*Given data*:
* * *
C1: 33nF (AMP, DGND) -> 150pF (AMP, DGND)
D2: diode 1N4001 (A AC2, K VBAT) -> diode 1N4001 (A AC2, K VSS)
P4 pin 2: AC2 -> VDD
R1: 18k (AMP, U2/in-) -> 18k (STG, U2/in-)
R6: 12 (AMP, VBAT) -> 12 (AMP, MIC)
* * *
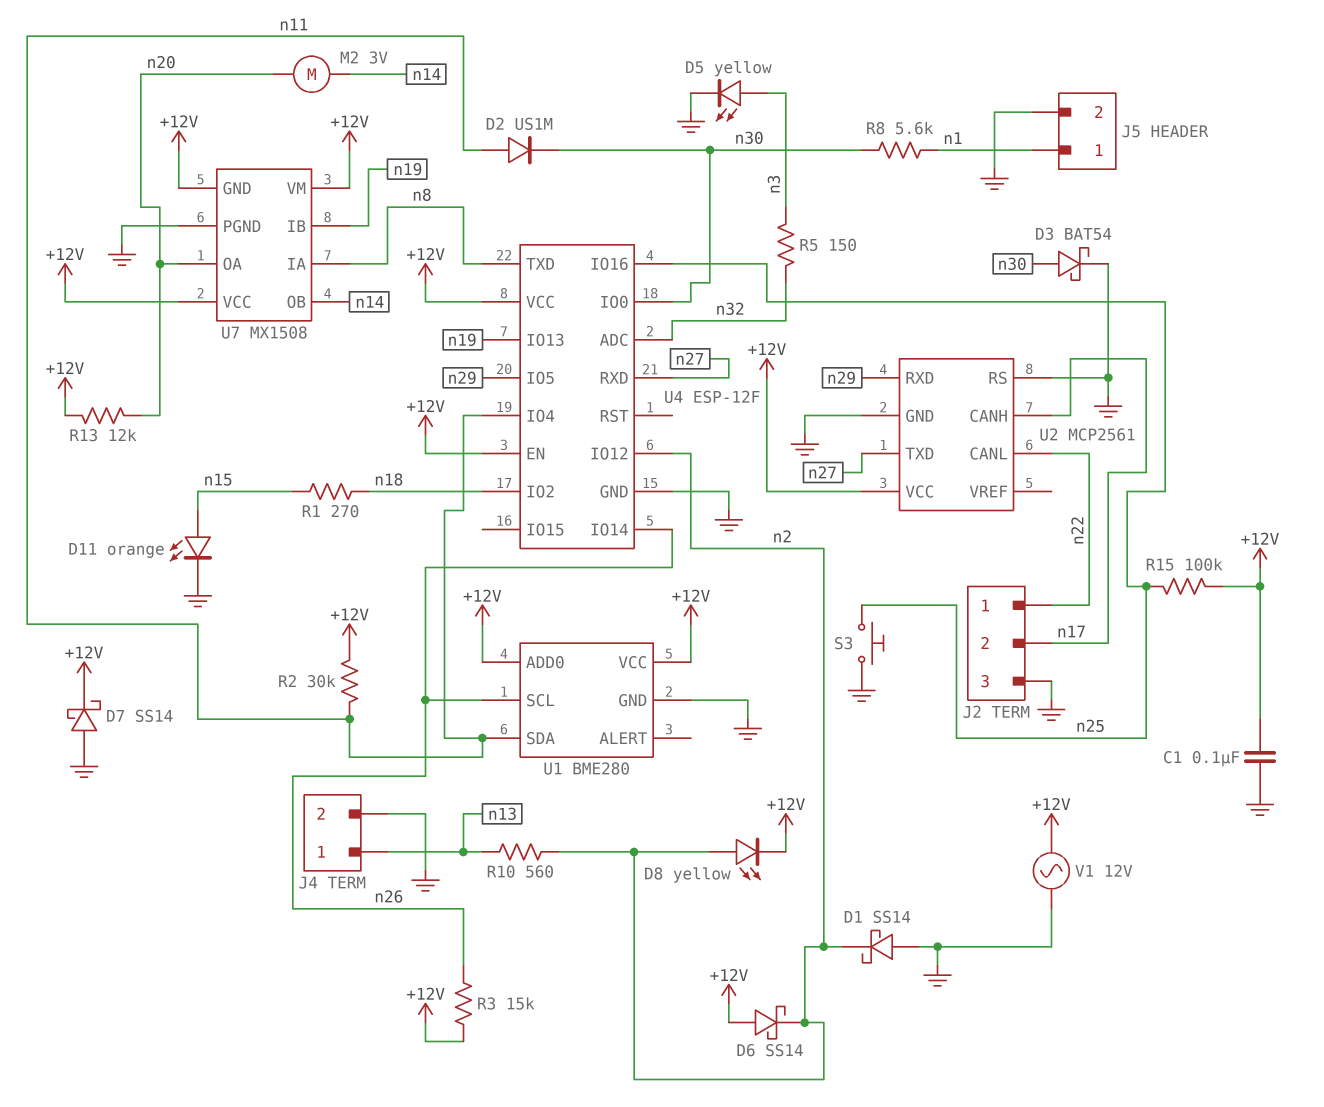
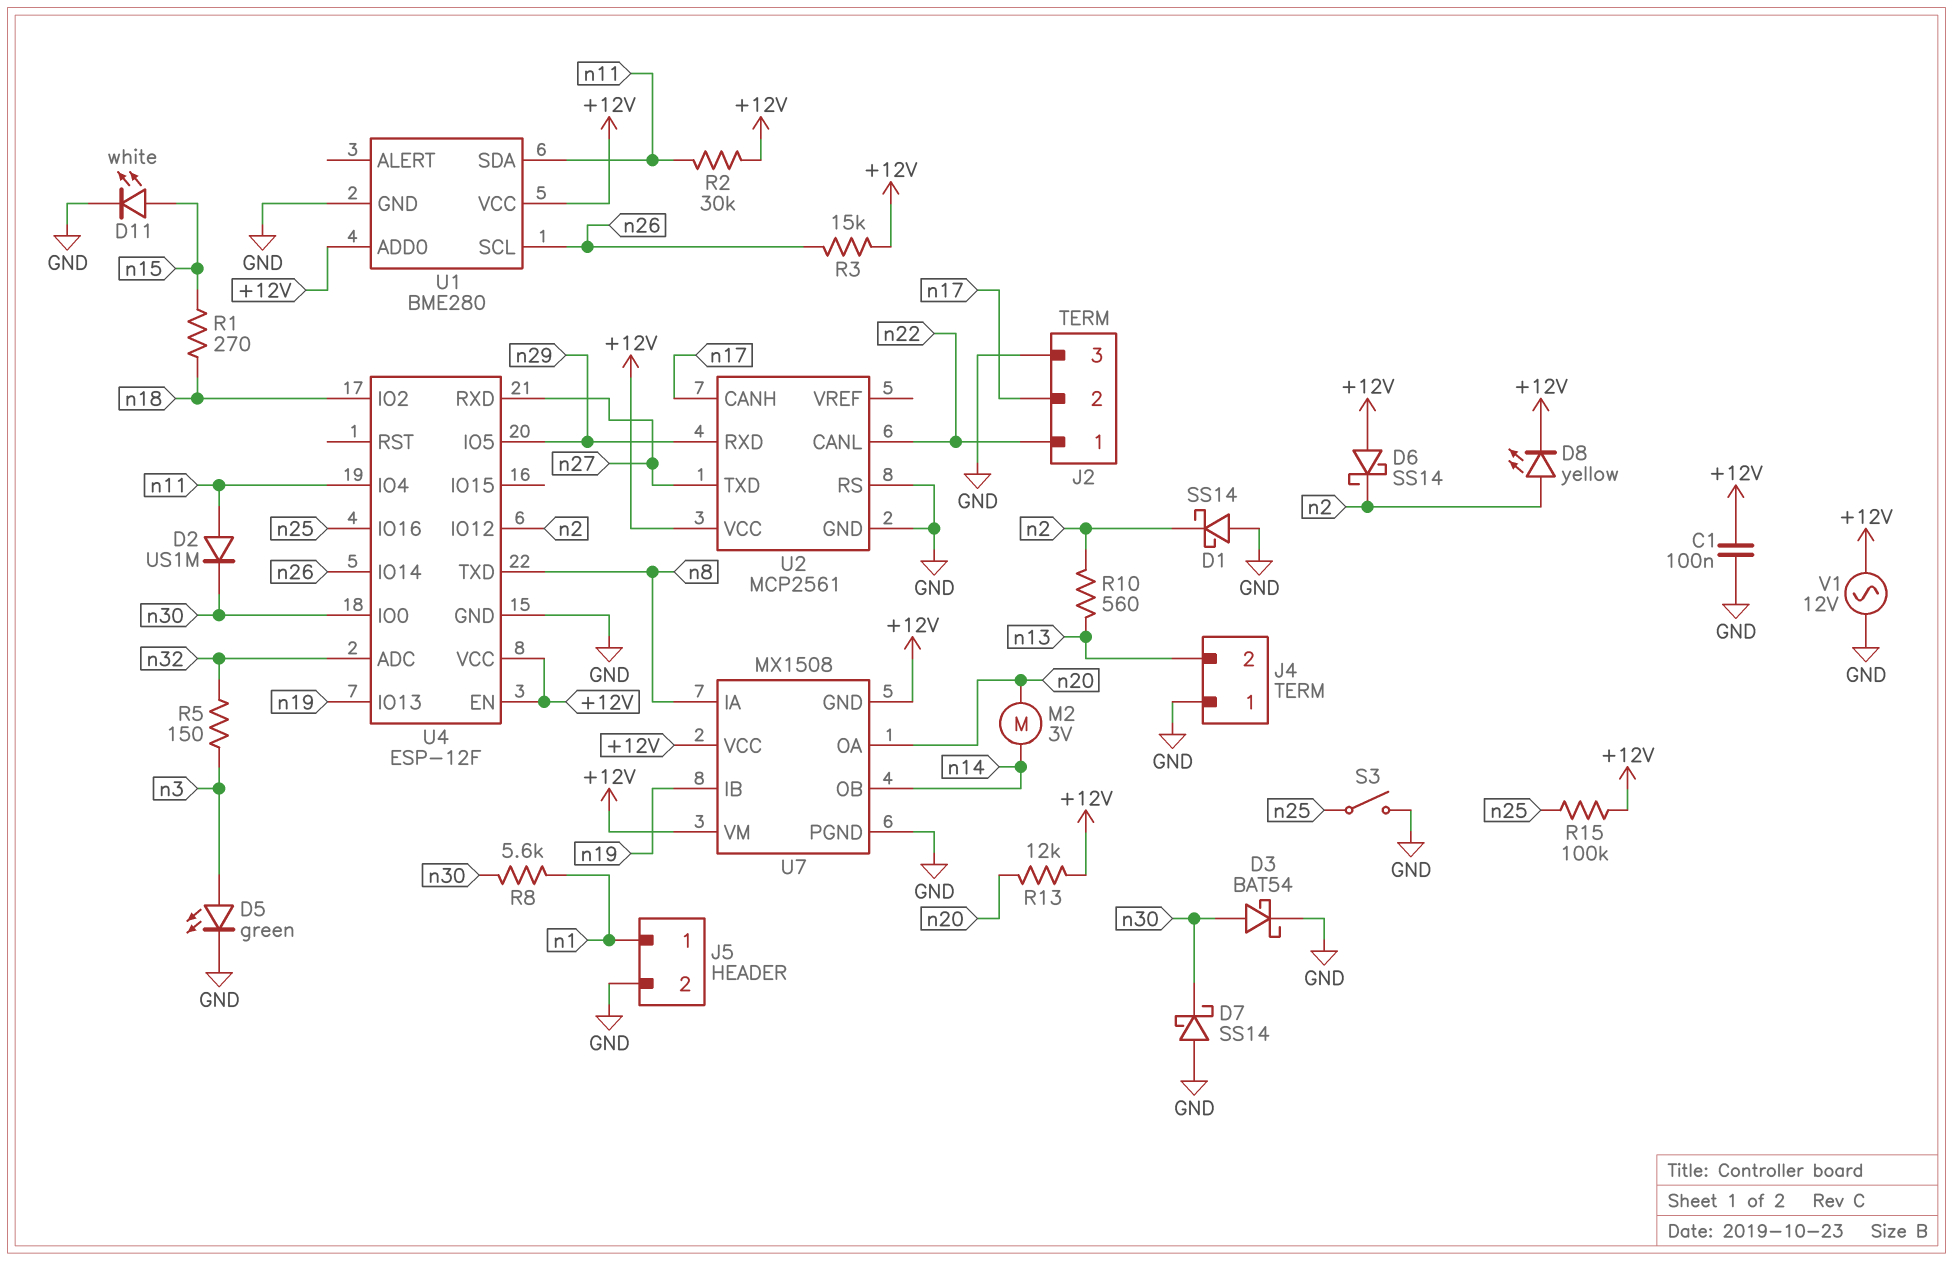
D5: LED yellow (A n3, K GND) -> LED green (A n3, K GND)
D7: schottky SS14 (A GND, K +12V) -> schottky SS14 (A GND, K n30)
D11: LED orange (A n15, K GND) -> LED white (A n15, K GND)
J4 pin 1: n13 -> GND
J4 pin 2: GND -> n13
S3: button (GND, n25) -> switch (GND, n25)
* * *
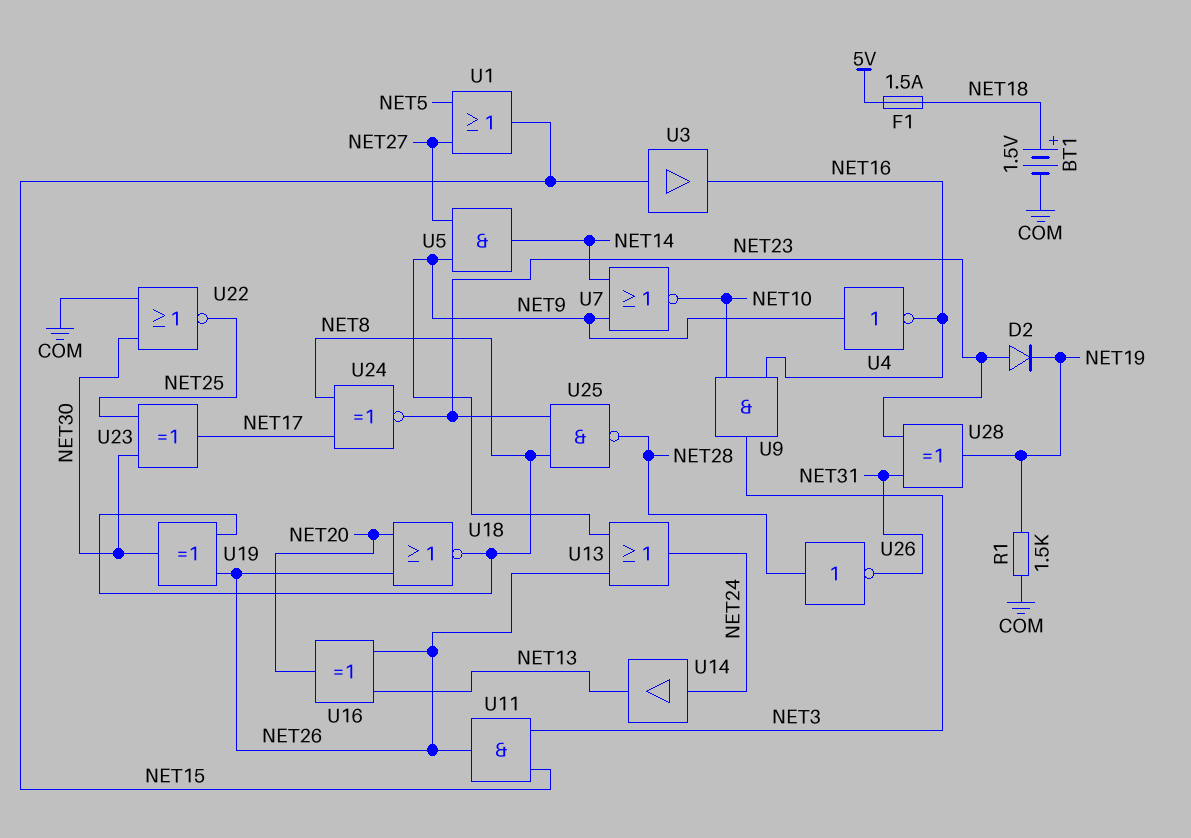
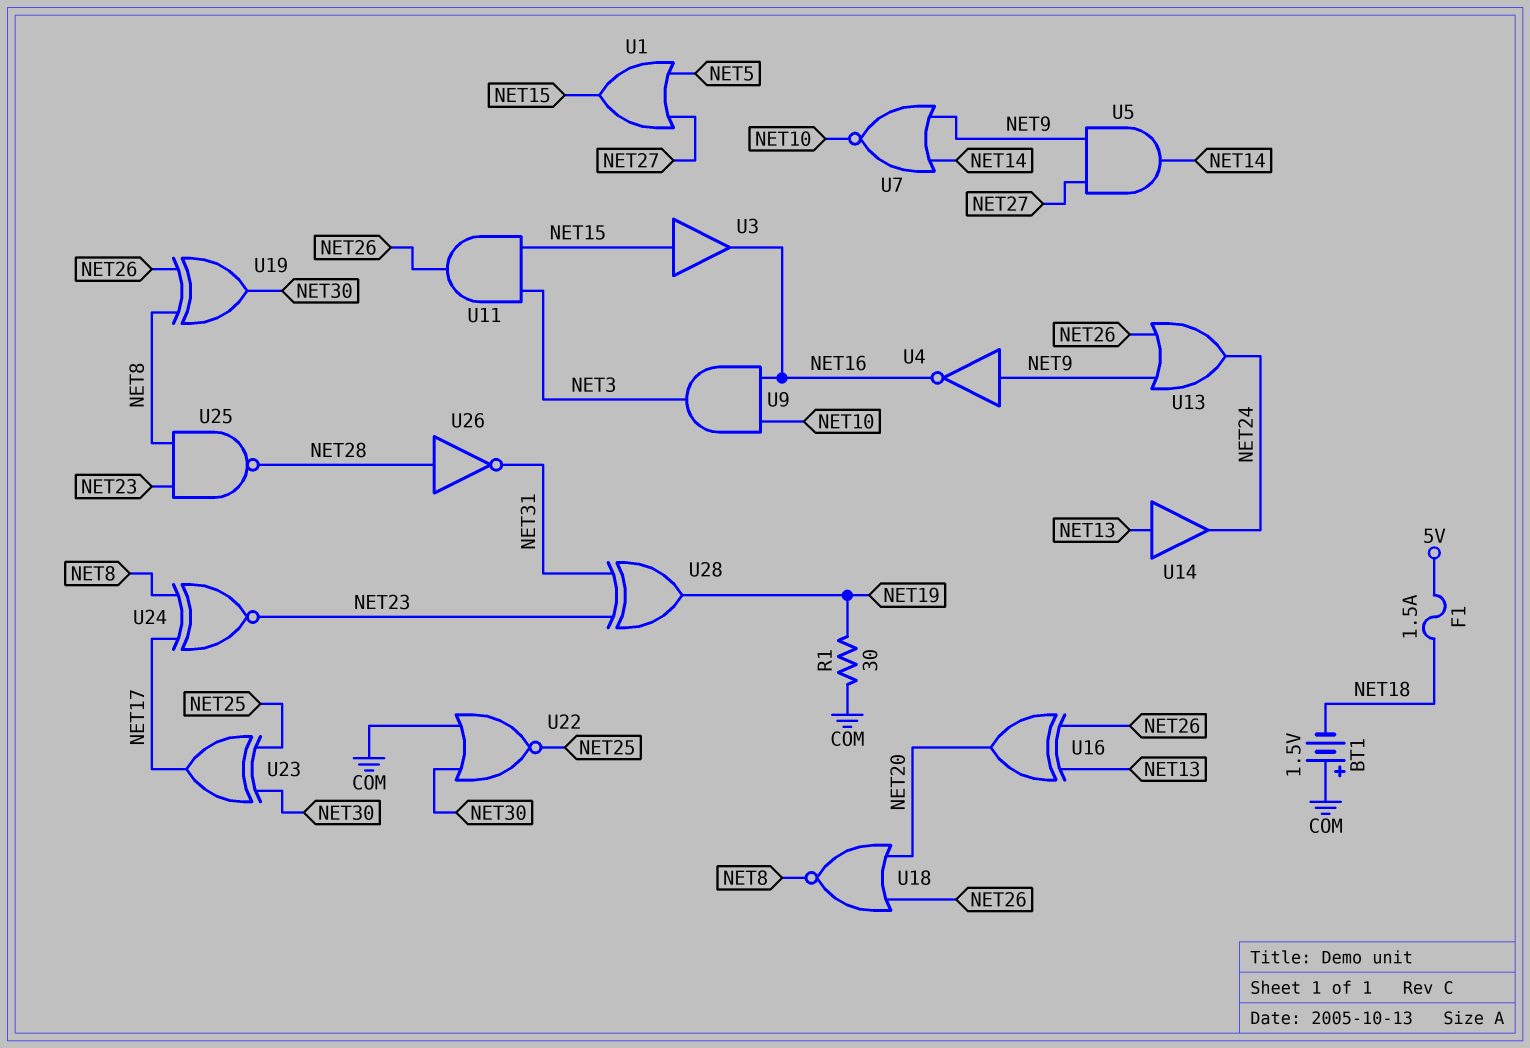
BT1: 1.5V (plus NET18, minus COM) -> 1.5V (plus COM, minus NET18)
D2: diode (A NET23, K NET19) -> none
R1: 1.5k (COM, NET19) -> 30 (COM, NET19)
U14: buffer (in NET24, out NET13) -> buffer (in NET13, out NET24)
* * *
*Work to be completed*: All lines with the word "diode" must be located in the data and copied.

*Task result*:
D2: diode 1N4001 (A AC2, K VBAT) -> diode 1N4001 (A AC2, K VSS)
D2: diode (A NET23, K NET19) -> none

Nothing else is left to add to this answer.